Start of Source data

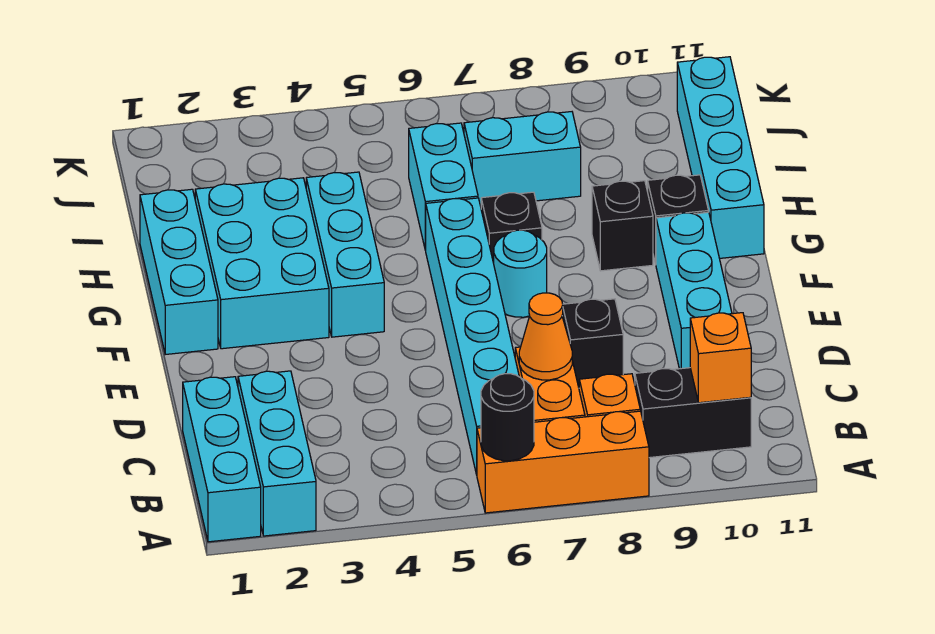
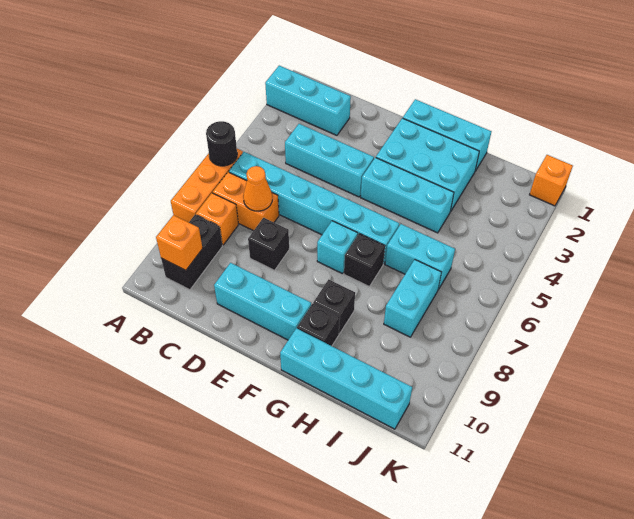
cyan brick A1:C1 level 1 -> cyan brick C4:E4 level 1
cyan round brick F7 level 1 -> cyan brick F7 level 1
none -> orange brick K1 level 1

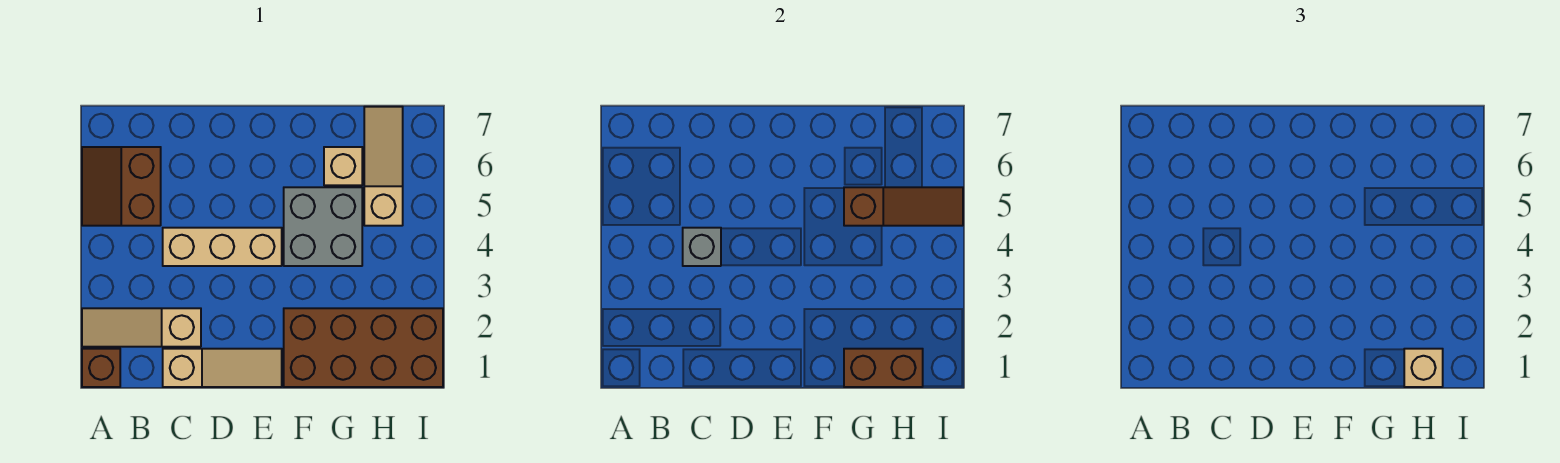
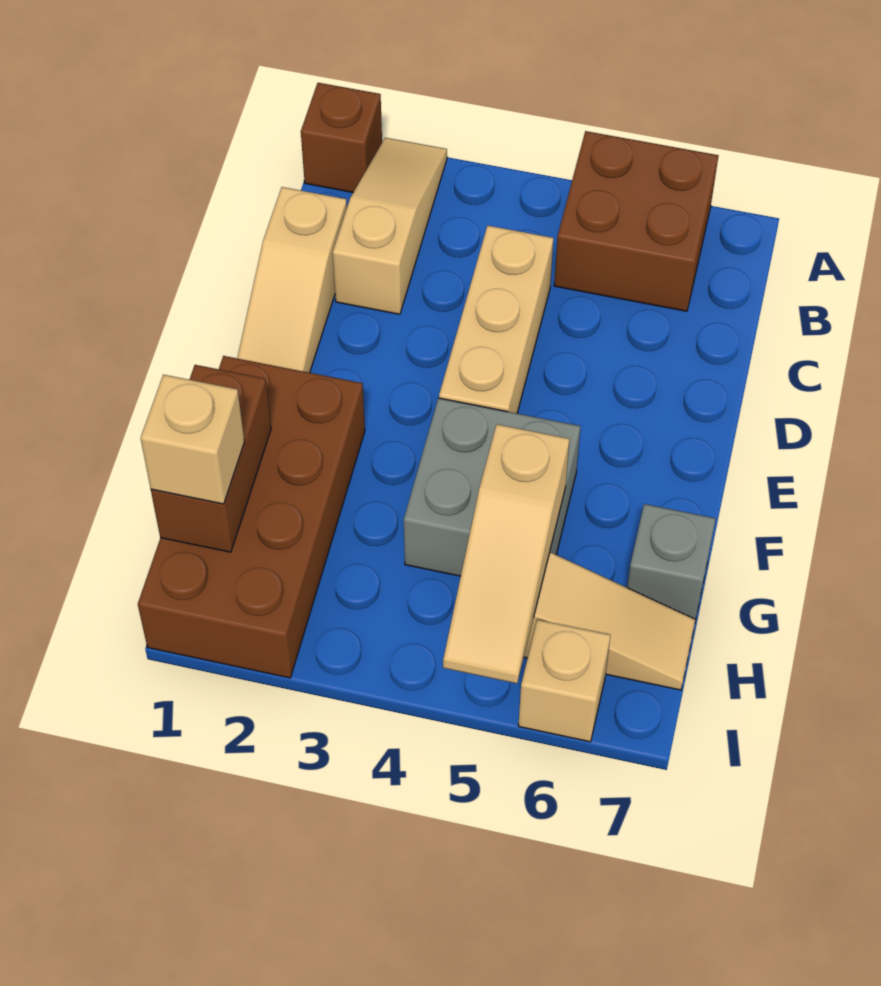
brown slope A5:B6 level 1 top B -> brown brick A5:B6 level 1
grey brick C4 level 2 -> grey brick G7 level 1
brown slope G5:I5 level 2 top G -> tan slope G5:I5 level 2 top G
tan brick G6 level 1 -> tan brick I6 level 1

End of Source data
Start of Source data

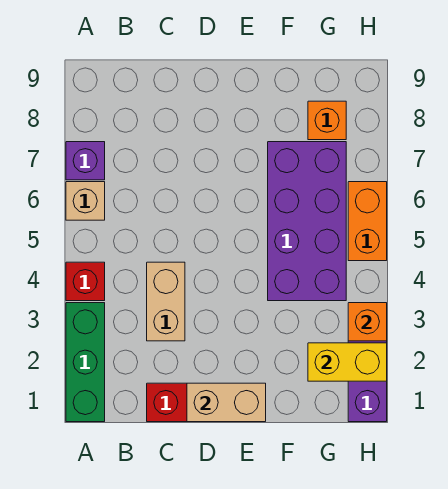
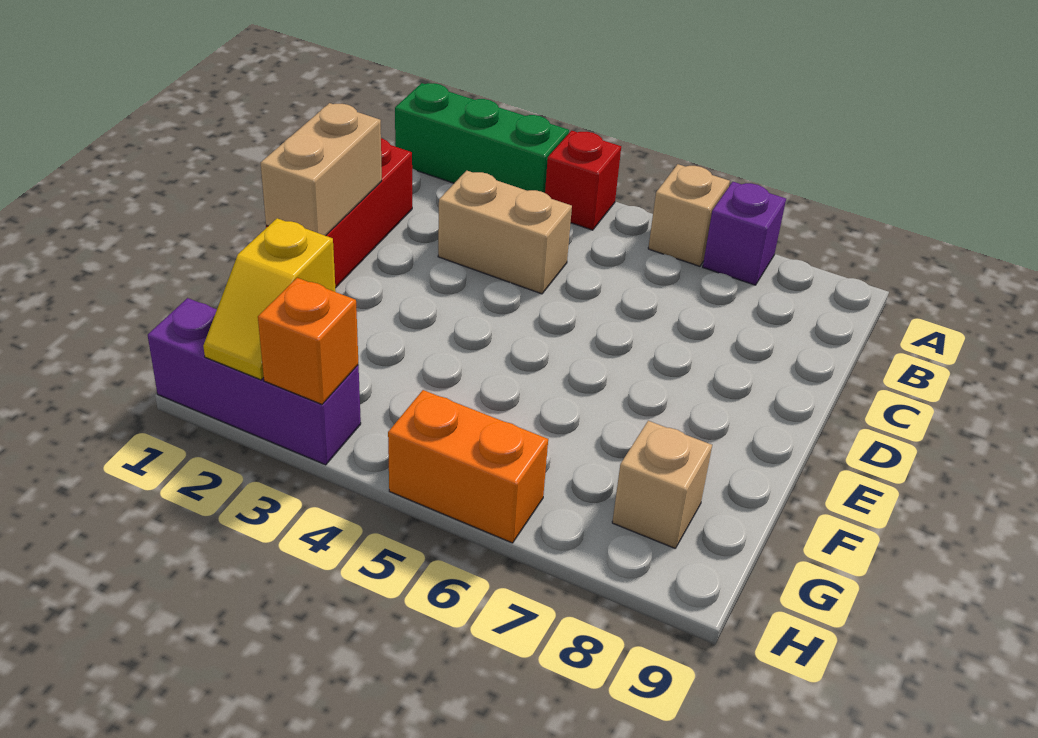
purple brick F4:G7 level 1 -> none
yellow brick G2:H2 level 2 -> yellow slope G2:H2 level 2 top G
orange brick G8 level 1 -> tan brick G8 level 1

End of Source data

#### Problem details
Reproduce the data above exactly, but only the lines from the one showing "cyan brick A1:C1" through the one showing "tan brick G6 level 1 -> tan brick I6 level 1", with both ends kept and the pictures left out.

#### Output for this task
cyan brick A1:C1 level 1 -> cyan brick C4:E4 level 1
cyan round brick F7 level 1 -> cyan brick F7 level 1
none -> orange brick K1 level 1

brown slope A5:B6 level 1 top B -> brown brick A5:B6 level 1
grey brick C4 level 2 -> grey brick G7 level 1
brown slope G5:I5 level 2 top G -> tan slope G5:I5 level 2 top G
tan brick G6 level 1 -> tan brick I6 level 1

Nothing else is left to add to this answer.